### WHAT NEEDS TO BE DONE:
Your copy should match the records below word for word and contain no pictures.

### INPUT DATA:
....
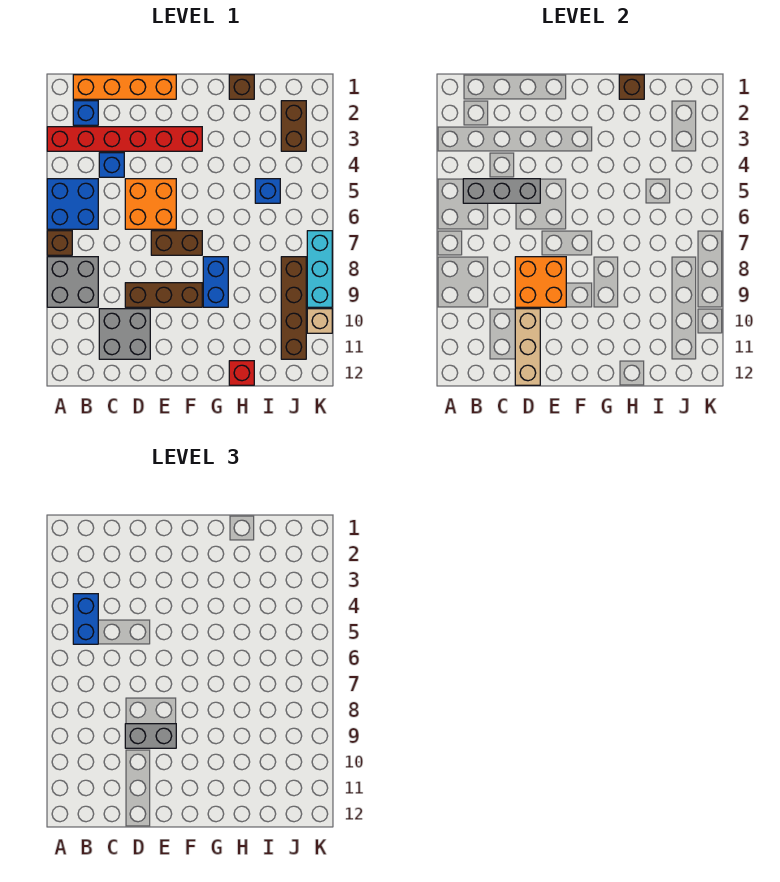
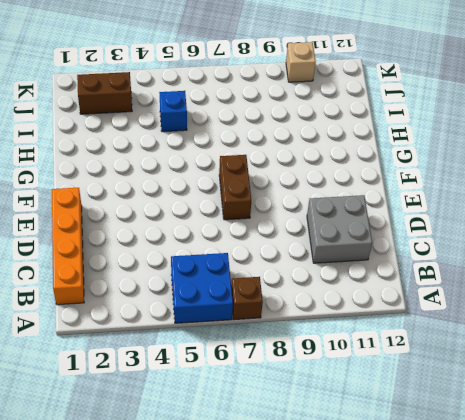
none -> red brick A3:F3 level 1
none -> grey brick A8:B9 level 1
none -> blue brick B2 level 1

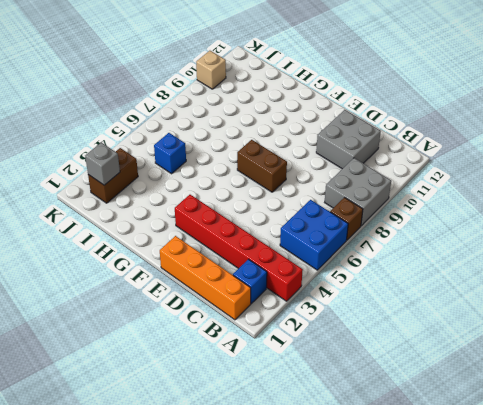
grey brick J2 level 2 -> none
none -> blue brick C4 level 1
none -> orange brick D5:E6 level 1
none -> brown brick D9:F9 level 1

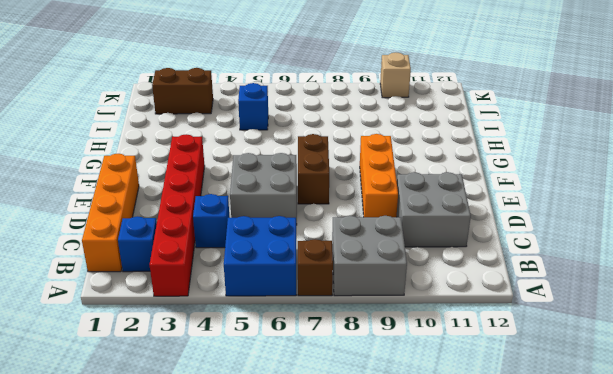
grey brick D5:E6 level 1 -> orange brick D5:E6 level 1
orange brick D9:F9 level 1 -> brown brick D9:F9 level 1
none -> blue brick G8:G9 level 1
none -> brown brick H1 level 1
none -> red brick H12 level 1

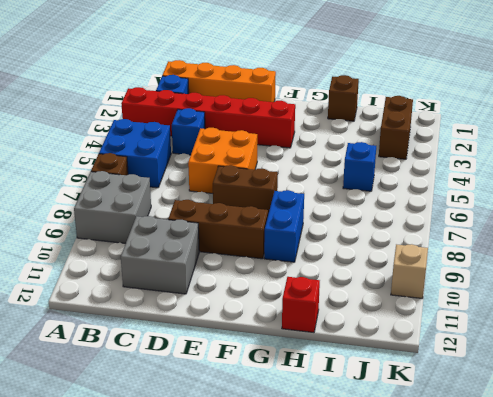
none -> brown brick J8:J11 level 1
none -> cyan brick K7:K9 level 1
none -> grey brick B5:D5 level 2

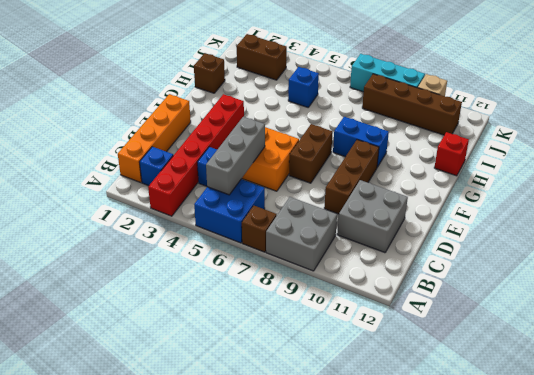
none -> orange brick D8:E9 level 2
none -> tan brick D10:D12 level 2
none -> brown brick H1 level 2

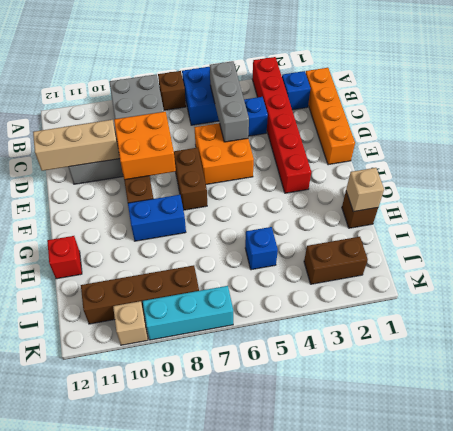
tan brick H1 level 2 -> brown brick H1 level 2
none -> blue brick B4:B5 level 3
none -> grey brick D9:E9 level 3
....
### WRITTEN ANSWER:
none -> red brick A3:F3 level 1
none -> grey brick A8:B9 level 1
none -> blue brick B2 level 1

grey brick J2 level 2 -> none
none -> blue brick C4 level 1
none -> orange brick D5:E6 level 1
none -> brown brick D9:F9 level 1

grey brick D5:E6 level 1 -> orange brick D5:E6 level 1
orange brick D9:F9 level 1 -> brown brick D9:F9 level 1
none -> blue brick G8:G9 level 1
none -> brown brick H1 level 1
none -> red brick H12 level 1

none -> brown brick J8:J11 level 1
none -> cyan brick K7:K9 level 1
none -> grey brick B5:D5 level 2

none -> orange brick D8:E9 level 2
none -> tan brick D10:D12 level 2
none -> brown brick H1 level 2

tan brick H1 level 2 -> brown brick H1 level 2
none -> blue brick B4:B5 level 3
none -> grey brick D9:E9 level 3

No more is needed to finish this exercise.